:: Activity ::
All of the lines below need to be copied exactly, apart from the pictures.

=== Given information ===

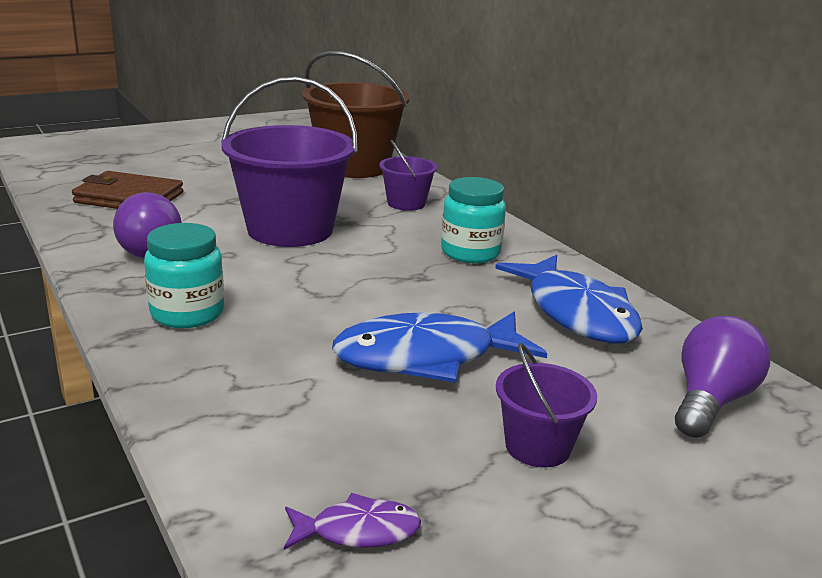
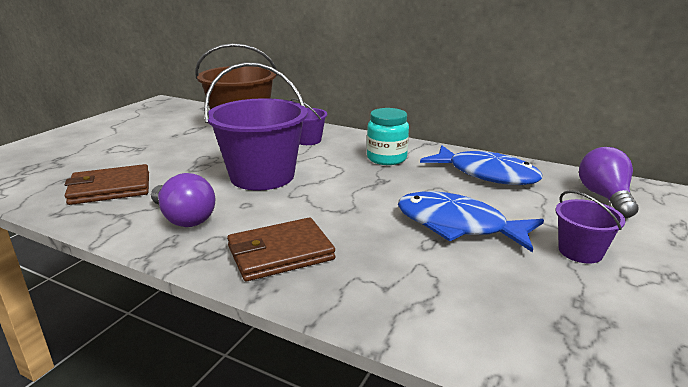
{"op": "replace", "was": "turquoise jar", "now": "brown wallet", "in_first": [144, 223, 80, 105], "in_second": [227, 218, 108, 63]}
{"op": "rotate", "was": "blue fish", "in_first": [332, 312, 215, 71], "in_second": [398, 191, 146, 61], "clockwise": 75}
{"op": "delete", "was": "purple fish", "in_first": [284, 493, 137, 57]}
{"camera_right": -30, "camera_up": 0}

===

:: Your solution ::
{"op": "replace", "was": "turquoise jar", "now": "brown wallet", "in_first": [144, 223, 80, 105], "in_second": [227, 218, 108, 63]}
{"op": "rotate", "was": "blue fish", "in_first": [332, 312, 215, 71], "in_second": [398, 191, 146, 61], "clockwise": 75}
{"op": "delete", "was": "purple fish", "in_first": [284, 493, 137, 57]}
{"camera_right": -30, "camera_up": 0}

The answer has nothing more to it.